PROBLEM REQUIREMENTS: Reproduce all of the data below word for word, omitting the pictures.

Scene geometry reasoning data:

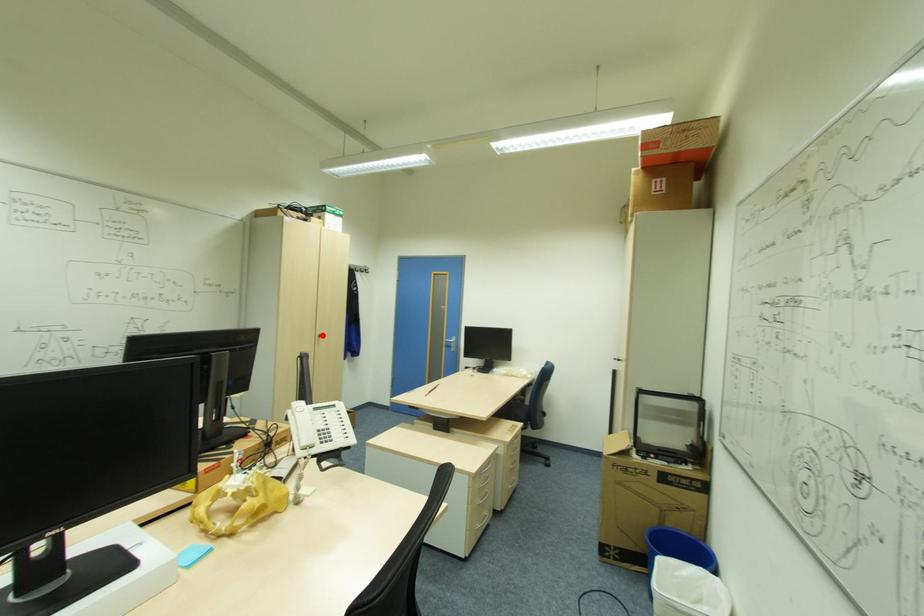
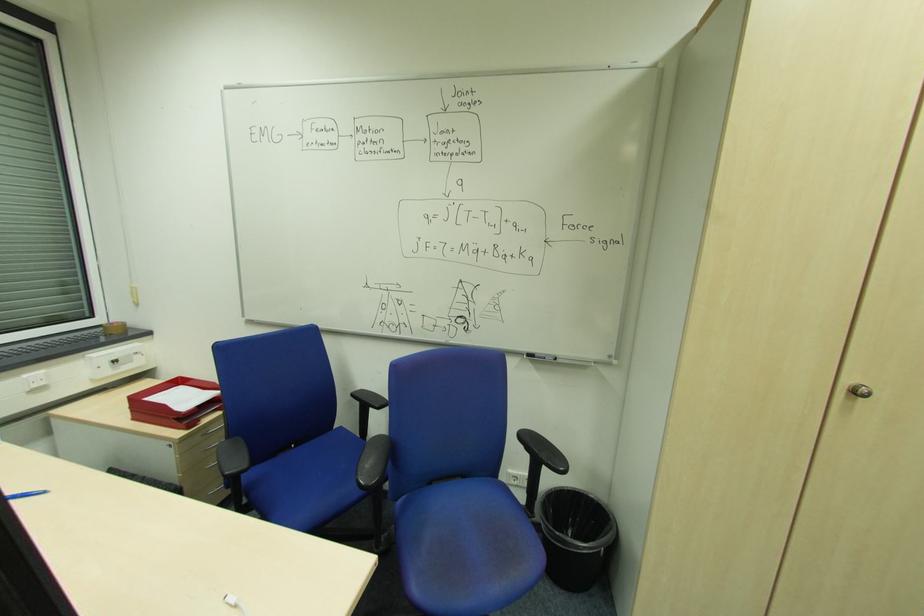
The point at the highlighted location is marked in the first image. Where is the corresponding point in the second image?

(860, 392)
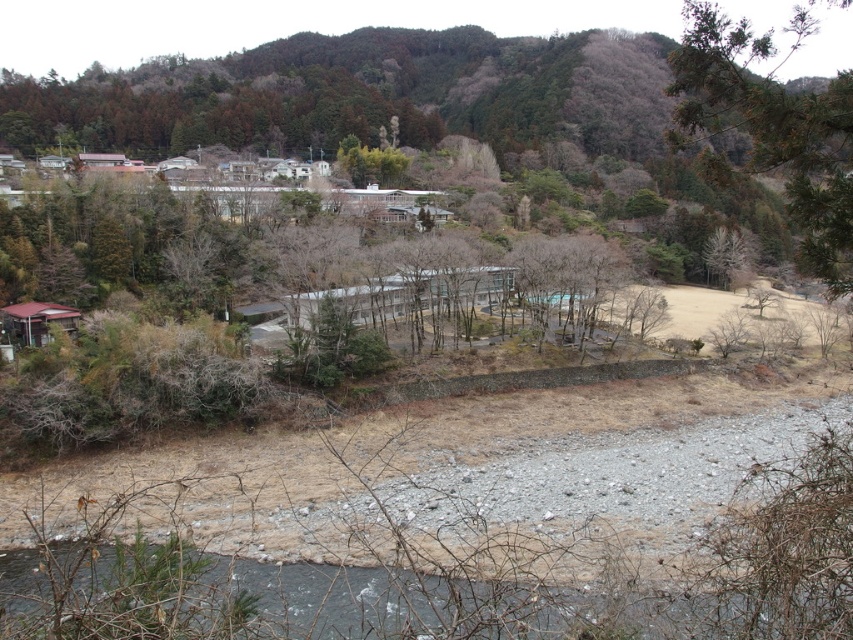
Which of these two, gray gravel river at lower center or green textured pine branch at upper right, stands shorter?

gray gravel river at lower center is shorter.

Is point (228, 572) less distant than point (808, 237)?

No, it is behind (808, 237).

Identify the location of gray gravel river at lower center. The height and width of the screenshot is (640, 853). (358, 600).

Which is more to the left, green textured pine branch at upper right or green leafy tree at center?

green leafy tree at center

Is green textured pine branch at upper right wider than green leafy tree at center?

Yes.

What are the coordinates of `green textured pine branch at upper right` in the screenshot? It's located at (772, 131).

Can you confirm if gray gravel river at lower center is bigger than green leafy tree at center?

Incorrect, gray gravel river at lower center is not larger than green leafy tree at center.

Does gray gravel river at lower center have a greater height compared to green leafy tree at center?

In fact, gray gravel river at lower center may be shorter than green leafy tree at center.

Image resolution: width=853 pixels, height=640 pixels. What do you see at coordinates (358, 600) in the screenshot? I see `gray gravel river at lower center` at bounding box center [358, 600].

Locate an element on the screen. gray gravel river at lower center is located at coordinates (358, 600).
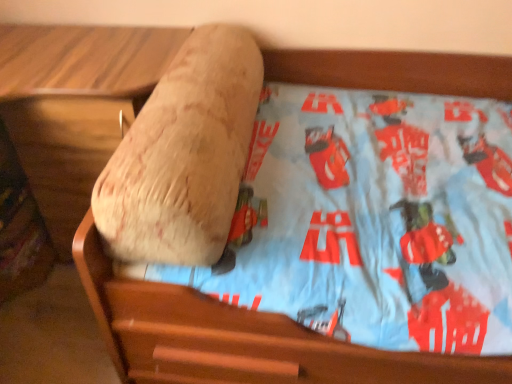
Find the location of a particular element. The height and width of the screenshot is (384, 512). wooden rolling pin at center is located at coordinates (184, 155).

Describe the element at coordinates (184, 155) in the screenshot. I see `wooden rolling pin at center` at that location.

Find the location of a particular element. This screenshot has width=512, height=384. wooden rolling pin at center is located at coordinates pyautogui.click(x=184, y=155).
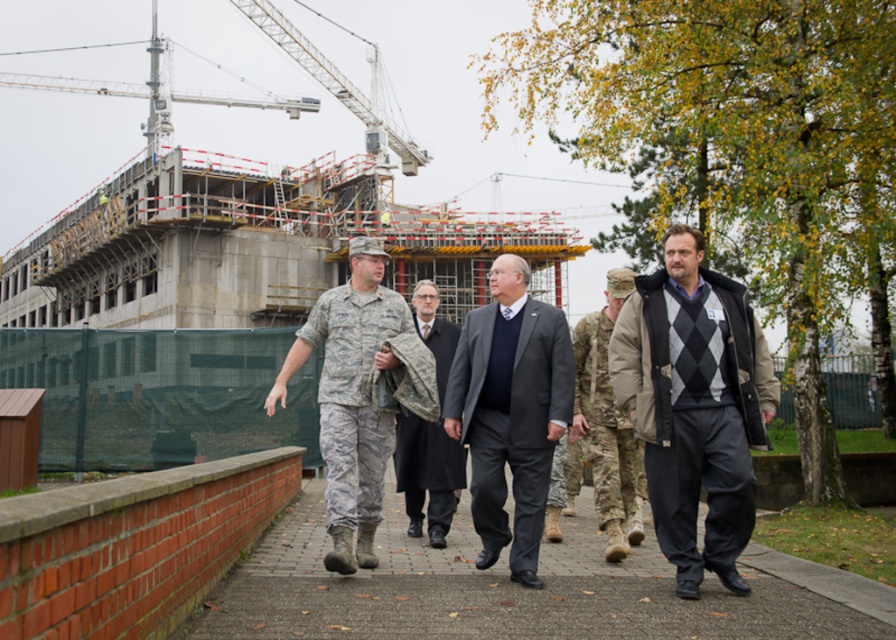
Which is above, gray concrete pavement at center or dark gray suit at center?

dark gray suit at center is higher up.

Who is more distant from viewer, (x=834, y=611) or (x=541, y=369)?

The point (x=541, y=369) is more distant.

Who is more forward, (452,538) or (513,269)?

Point (513,269) is in front.

Find the location of a particular element. Image resolution: width=896 pixels, height=640 pixels. gray concrete pavement at center is located at coordinates (511, 589).

Can you confirm if gray concrete pavement at center is wider than camouflage uniform at center?

In fact, gray concrete pavement at center might be narrower than camouflage uniform at center.

What do you see at coordinates (511, 589) in the screenshot? The height and width of the screenshot is (640, 896). I see `gray concrete pavement at center` at bounding box center [511, 589].

Locate an element on the screen. This screenshot has width=896, height=640. gray concrete pavement at center is located at coordinates (511, 589).

Is gray concrete pavement at center positioned in front of dark gray wool suit at center?

Yes, gray concrete pavement at center is in front of dark gray wool suit at center.

Does gray concrete pavement at center come behind dark gray wool suit at center?

No, it is in front of dark gray wool suit at center.

The height and width of the screenshot is (640, 896). What do you see at coordinates (511, 589) in the screenshot?
I see `gray concrete pavement at center` at bounding box center [511, 589].

Identify the location of gray concrete pavement at center. (511, 589).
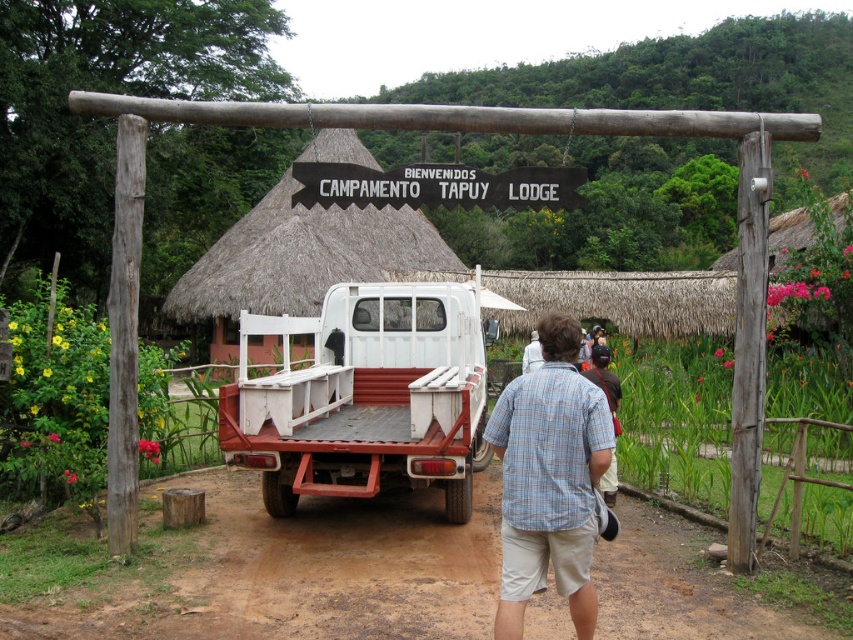
You are a hiker who just arrived at the Campamento Tapuy Lodge. You need to determine which object is taller between the brown dirt track at center and the thatched straw hut at center. Based on the scene, which one is taller?

The thatched straw hut at center is taller than the brown dirt track at center.

You are standing at the entrance of Campamento Tapuy Lodge under the wooden archway. You need to park your vehicle near the white matte truck at center. According to the coordinates provided, where should you position your vehicle relative to the existing truck?

The white matte truck at center is located at point coordinates (x=364, y=396). To park your vehicle near it, you should position your vehicle at the same or adjacent coordinates relative to the truck.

SOLUTION TO THIS EXERCISE:
The point at the highlighted location is marked in the first image. Where is the corresponding point in the second image?

(860, 392)
Which of these two, gray gravel river at lower center or green textured pine branch at upper right, stands shorter?

gray gravel river at lower center is shorter.

Is point (228, 572) less distant than point (808, 237)?

No, it is behind (808, 237).

Identify the location of gray gravel river at lower center. The height and width of the screenshot is (640, 853). (358, 600).

Which is more to the left, green textured pine branch at upper right or green leafy tree at center?

green leafy tree at center

Is green textured pine branch at upper right wider than green leafy tree at center?

Yes.

What are the coordinates of `green textured pine branch at upper right` in the screenshot? It's located at (772, 131).

Can you confirm if gray gravel river at lower center is bigger than green leafy tree at center?

Incorrect, gray gravel river at lower center is not larger than green leafy tree at center.

Does gray gravel river at lower center have a greater height compared to green leafy tree at center?

In fact, gray gravel river at lower center may be shorter than green leafy tree at center.

Image resolution: width=853 pixels, height=640 pixels. What do you see at coordinates (358, 600) in the screenshot? I see `gray gravel river at lower center` at bounding box center [358, 600].

Locate an element on the screen. gray gravel river at lower center is located at coordinates (358, 600).
Find the location of a particular element. The height and width of the screenshot is (384, 512). wooden rolling pin at center is located at coordinates (184, 155).

Describe the element at coordinates (184, 155) in the screenshot. I see `wooden rolling pin at center` at that location.

Find the location of a particular element. This screenshot has width=512, height=384. wooden rolling pin at center is located at coordinates pyautogui.click(x=184, y=155).
Which is above, gray concrete pavement at center or dark gray suit at center?

dark gray suit at center is higher up.

Who is more distant from viewer, (x=834, y=611) or (x=541, y=369)?

The point (x=541, y=369) is more distant.

Who is more forward, (452,538) or (513,269)?

Point (513,269) is in front.

Find the location of a particular element. Image resolution: width=896 pixels, height=640 pixels. gray concrete pavement at center is located at coordinates (511, 589).

Can you confirm if gray concrete pavement at center is wider than camouflage uniform at center?

In fact, gray concrete pavement at center might be narrower than camouflage uniform at center.

What do you see at coordinates (511, 589) in the screenshot? The height and width of the screenshot is (640, 896). I see `gray concrete pavement at center` at bounding box center [511, 589].

Locate an element on the screen. This screenshot has width=896, height=640. gray concrete pavement at center is located at coordinates (511, 589).

Is gray concrete pavement at center positioned in front of dark gray wool suit at center?

Yes, gray concrete pavement at center is in front of dark gray wool suit at center.

Does gray concrete pavement at center come behind dark gray wool suit at center?

No, it is in front of dark gray wool suit at center.

The height and width of the screenshot is (640, 896). What do you see at coordinates (511, 589) in the screenshot?
I see `gray concrete pavement at center` at bounding box center [511, 589].

Identify the location of gray concrete pavement at center. (511, 589).
You are a hiker who just arrived at the Campamento Tapuy Lodge. You need to determine which object is taller between the brown dirt track at center and the thatched straw hut at center. Based on the scene, which one is taller?

The thatched straw hut at center is taller than the brown dirt track at center.

You are standing at the entrance of Campamento Tapuy Lodge under the wooden archway. You need to park your vehicle near the white matte truck at center. According to the coordinates provided, where should you position your vehicle relative to the existing truck?

The white matte truck at center is located at point coordinates (x=364, y=396). To park your vehicle near it, you should position your vehicle at the same or adjacent coordinates relative to the truck.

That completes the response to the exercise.